## [Problem description]
Your task is to restate every entry below word for word and omit the images.

## [Records to process]

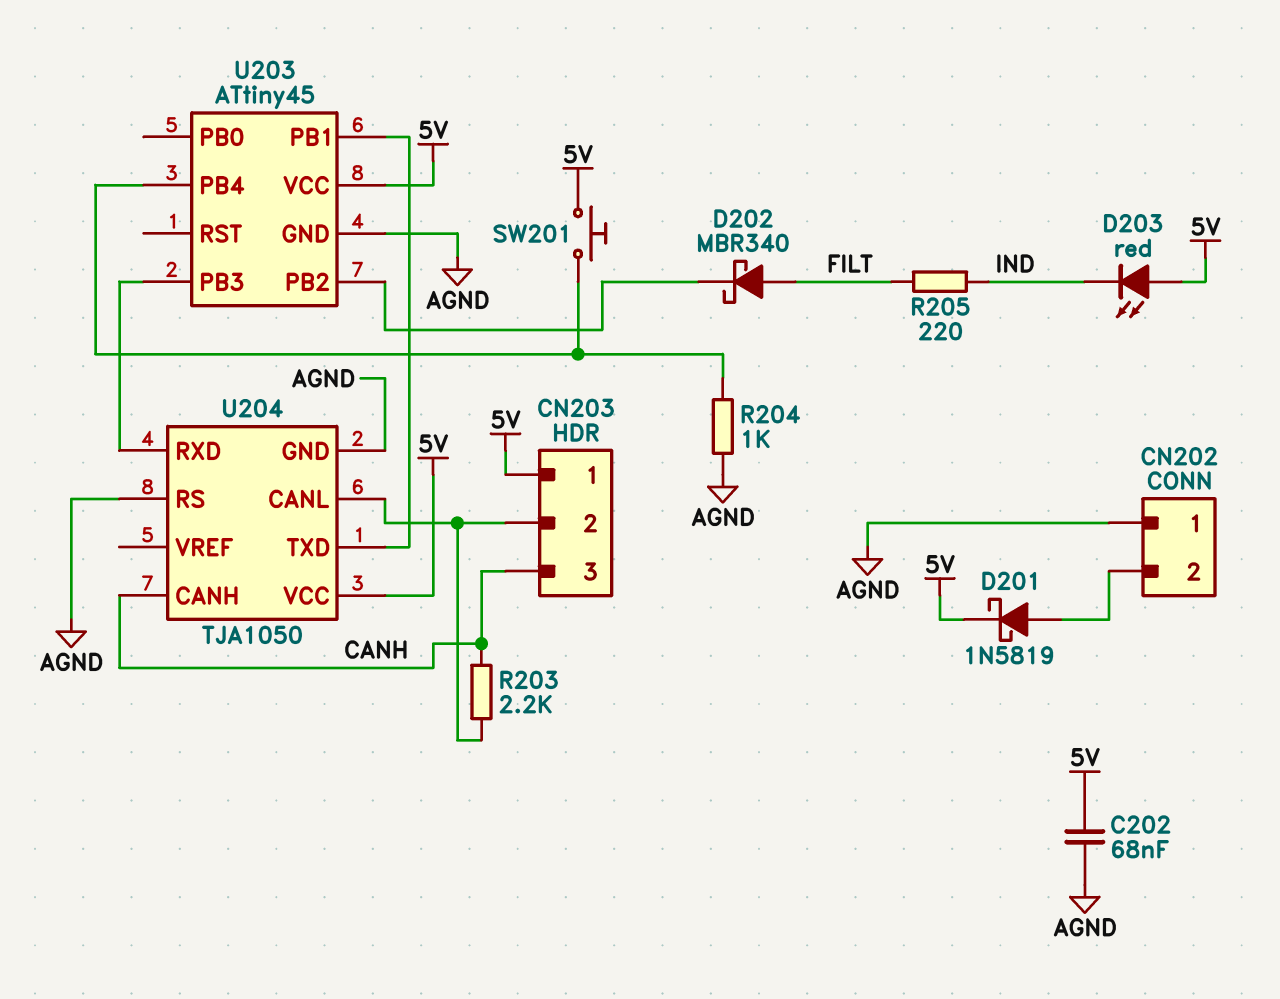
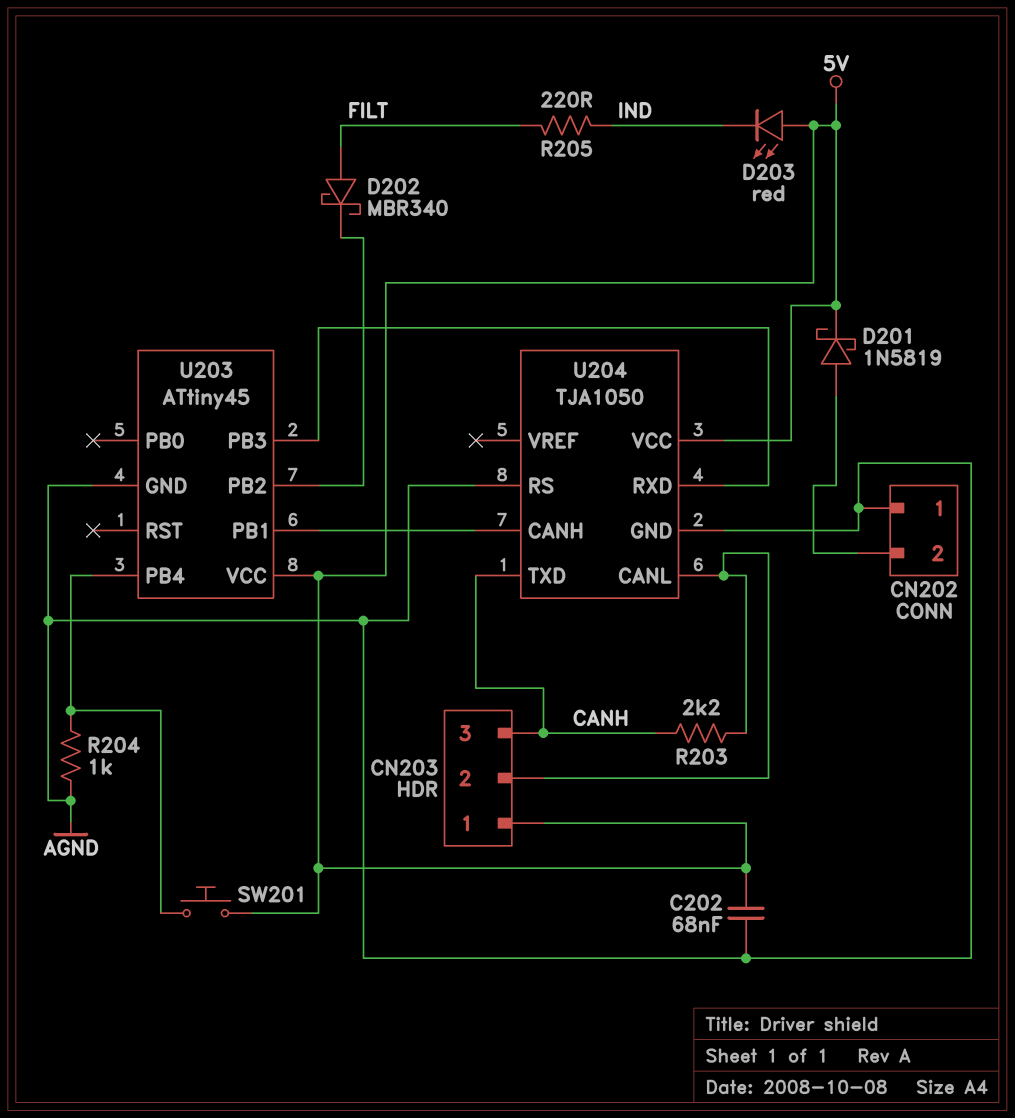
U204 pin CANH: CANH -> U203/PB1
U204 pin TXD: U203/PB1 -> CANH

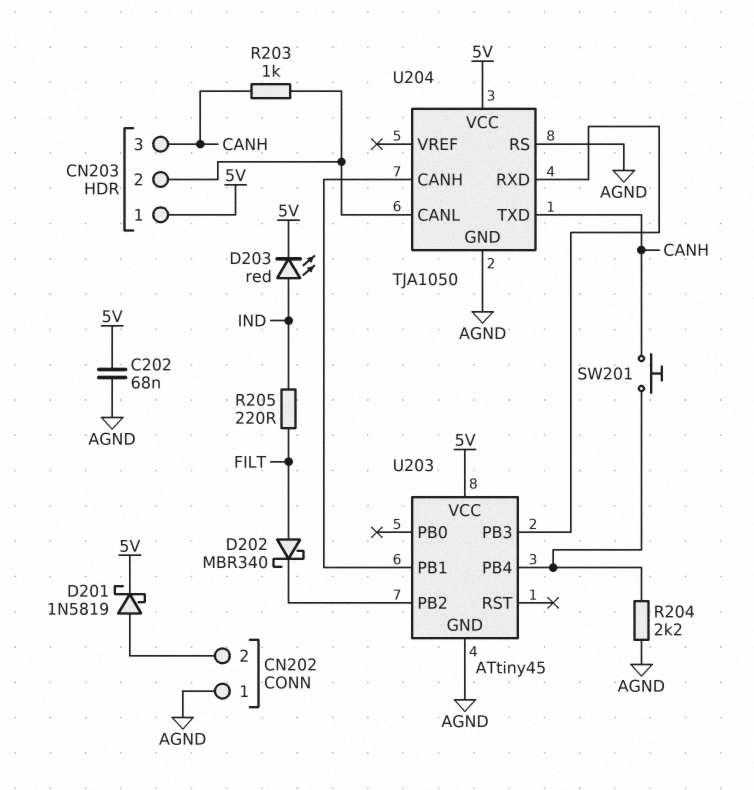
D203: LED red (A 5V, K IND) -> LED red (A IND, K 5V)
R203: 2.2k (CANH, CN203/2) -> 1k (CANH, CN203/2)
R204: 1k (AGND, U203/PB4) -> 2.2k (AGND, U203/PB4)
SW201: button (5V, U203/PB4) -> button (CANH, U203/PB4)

## [Written answer]
U204 pin CANH: CANH -> U203/PB1
U204 pin TXD: U203/PB1 -> CANH

D203: LED red (A 5V, K IND) -> LED red (A IND, K 5V)
R203: 2.2k (CANH, CN203/2) -> 1k (CANH, CN203/2)
R204: 1k (AGND, U203/PB4) -> 2.2k (AGND, U203/PB4)
SW201: button (5V, U203/PB4) -> button (CANH, U203/PB4)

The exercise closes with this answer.